(EXCERPTED RECORDS Opens)
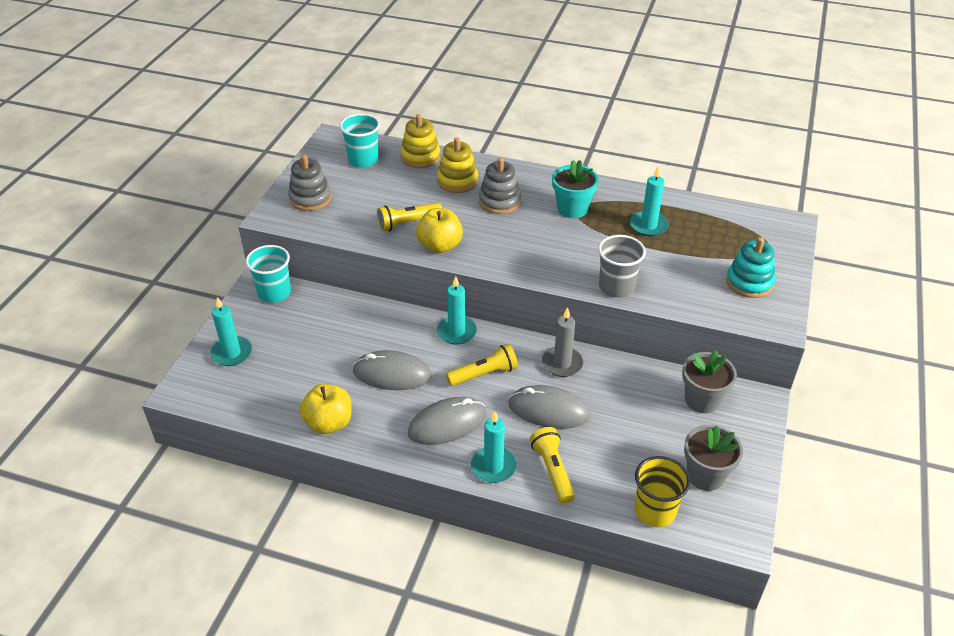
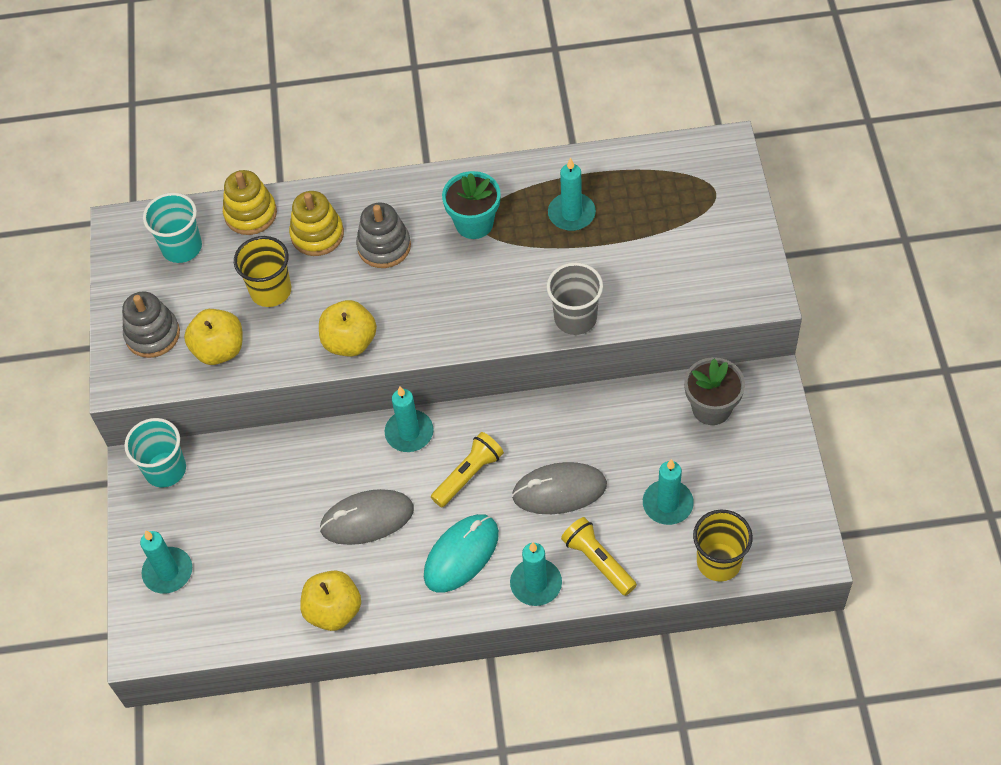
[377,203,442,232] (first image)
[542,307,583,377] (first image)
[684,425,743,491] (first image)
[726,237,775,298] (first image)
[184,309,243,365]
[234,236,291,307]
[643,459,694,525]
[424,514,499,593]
(EXCERPTED RECORDS Closes)
* YOUR ASSIGNMENT
Transcribe the material above word for word; images do not belong in the copy.

* WRITTEN RESPONSE
[377,203,442,232] (first image)
[542,307,583,377] (first image)
[684,425,743,491] (first image)
[726,237,775,298] (first image)
[184,309,243,365]
[234,236,291,307]
[643,459,694,525]
[424,514,499,593]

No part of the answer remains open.